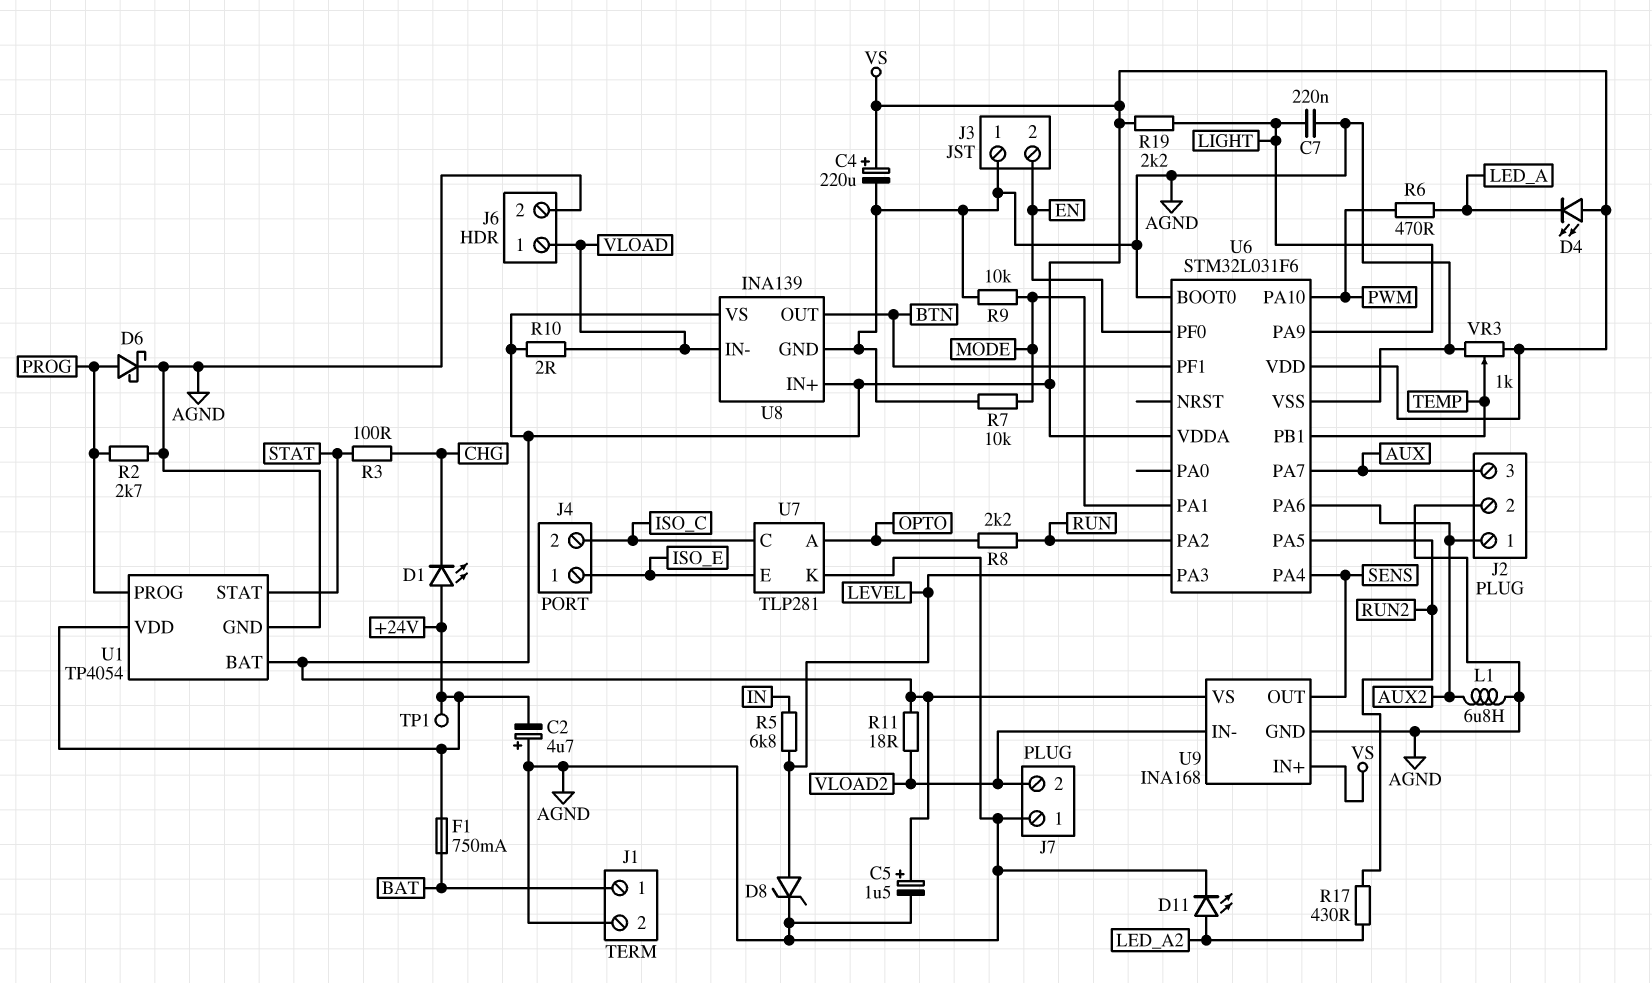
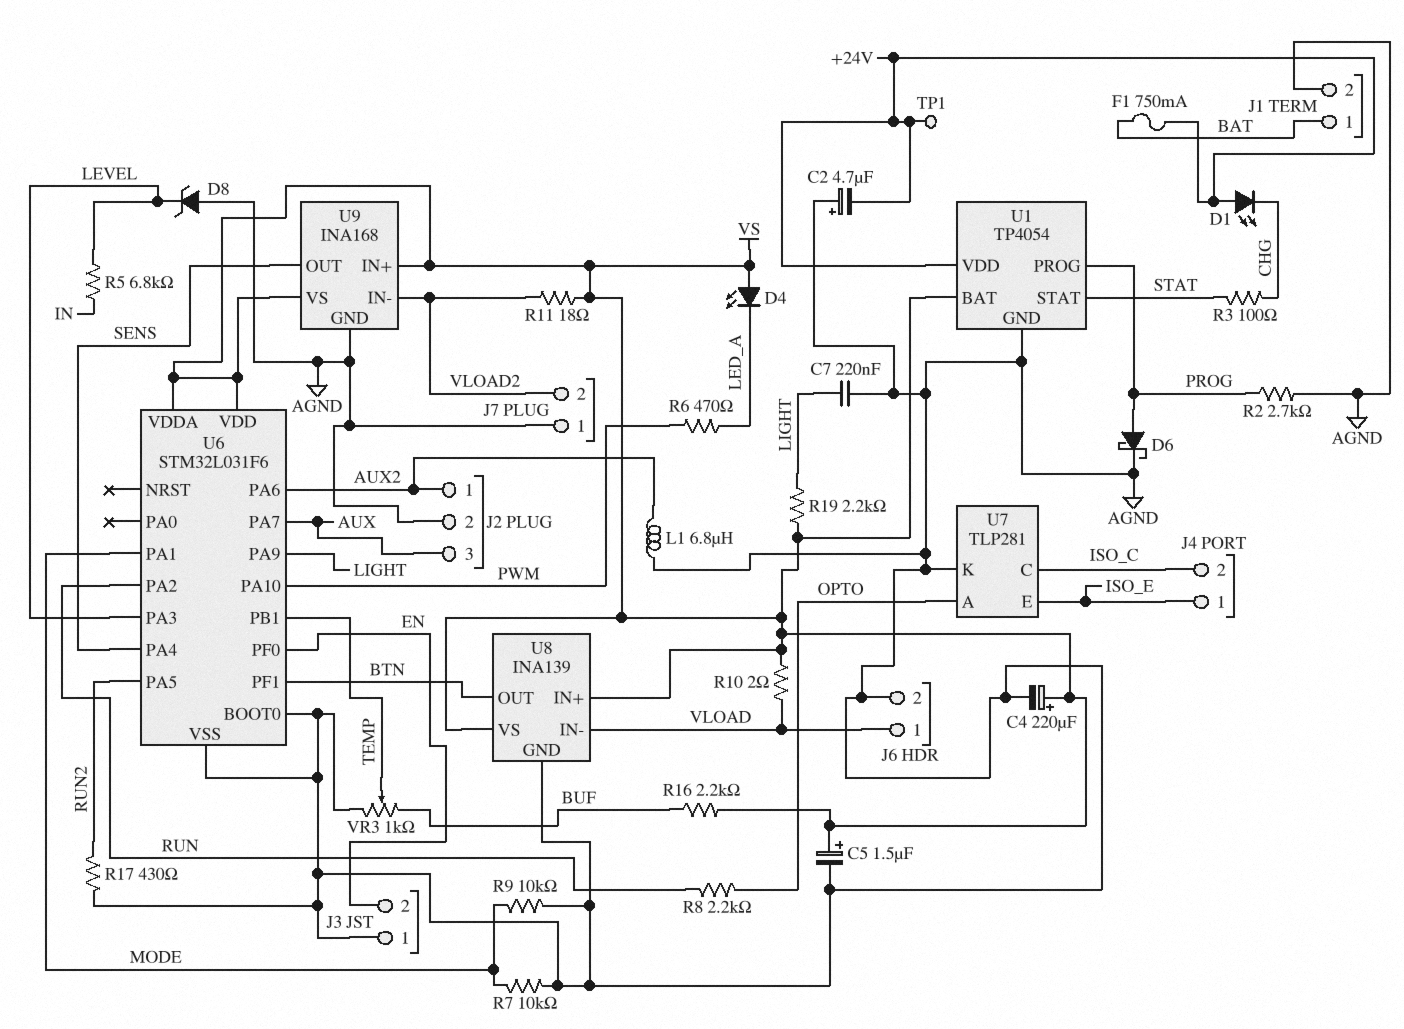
D8: zener (A LEVEL, K AGND) -> zener (A AGND, K LEVEL)
D11: LED (A LED_A2, K AGND) -> none
R16: none -> 2.2k (BUF, VS)
R17: 430 (LED_A2, RUN2) -> 430 (AGND, RUN2)
VR3: 1k (AGND, VS, wiper TEMP) -> 1k (AGND, BUF, wiper TEMP)

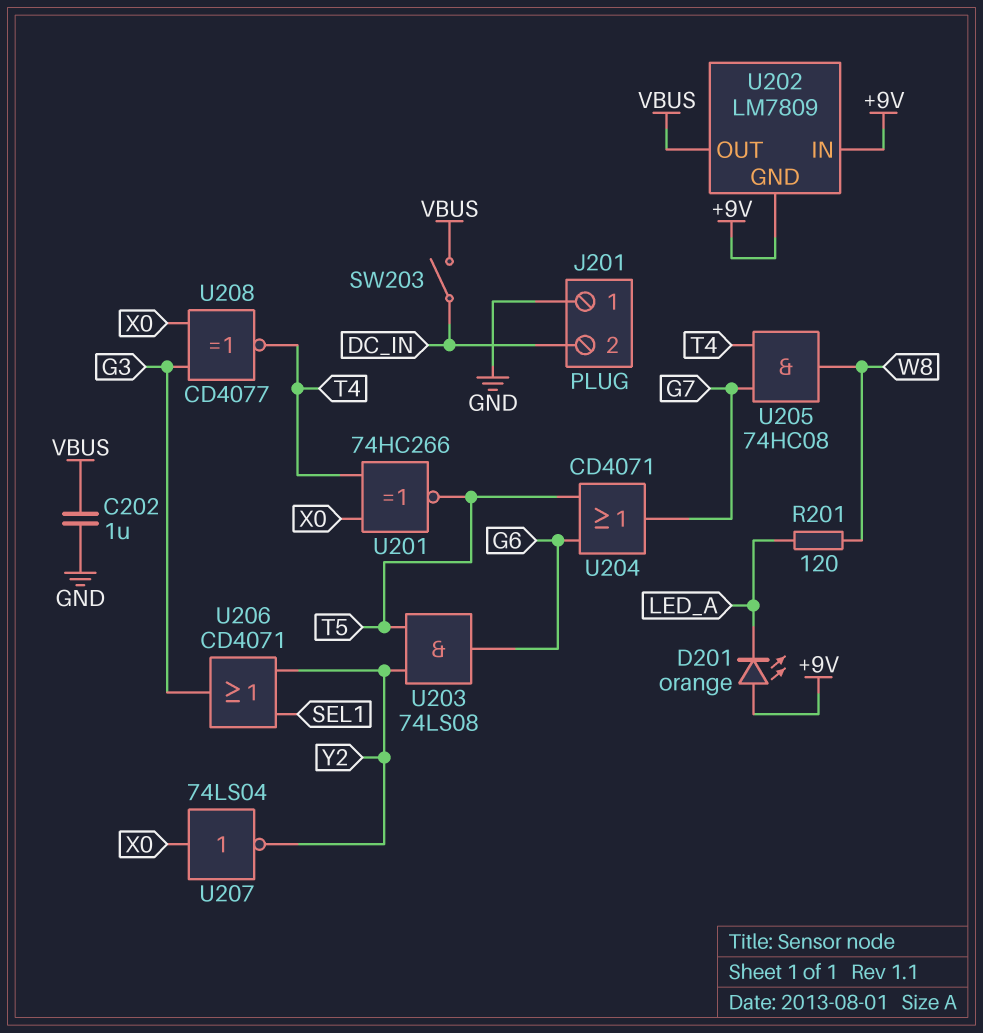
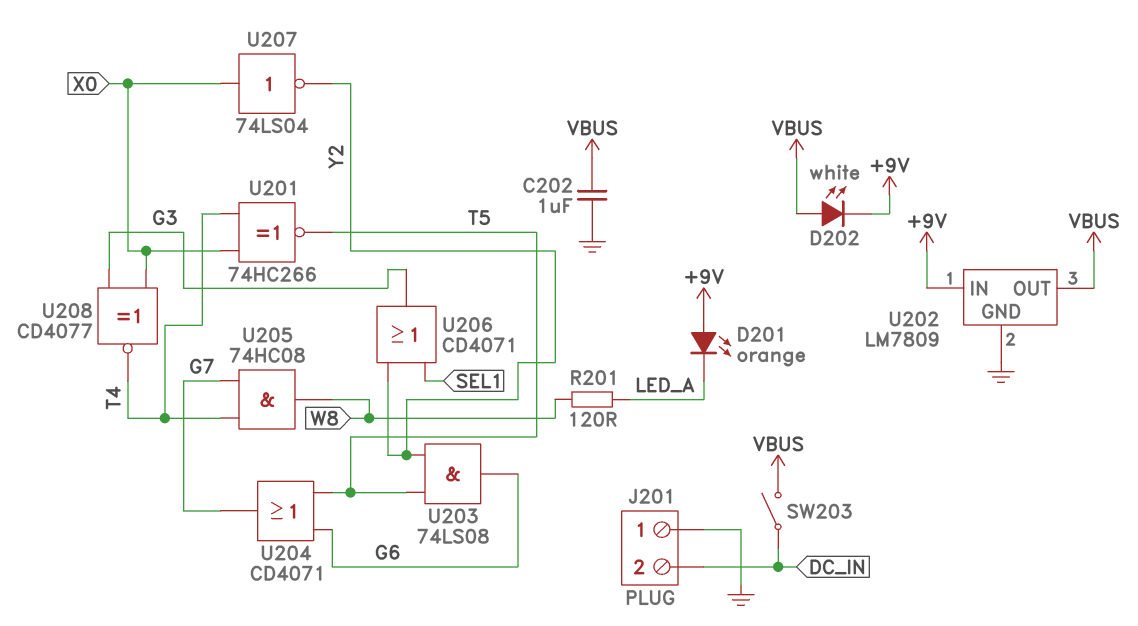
D202: none -> LED white (A VBUS, K +9V)
U202 pin GND: +9V -> GND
__________________________________________________
▶ Exercise: An exact repetition of all the records above is required, excluding the pictures.

▶ Task solution:
D8: zener (A LEVEL, K AGND) -> zener (A AGND, K LEVEL)
D11: LED (A LED_A2, K AGND) -> none
R16: none -> 2.2k (BUF, VS)
R17: 430 (LED_A2, RUN2) -> 430 (AGND, RUN2)
VR3: 1k (AGND, VS, wiper TEMP) -> 1k (AGND, BUF, wiper TEMP)

D202: none -> LED white (A VBUS, K +9V)
U202 pin GND: +9V -> GND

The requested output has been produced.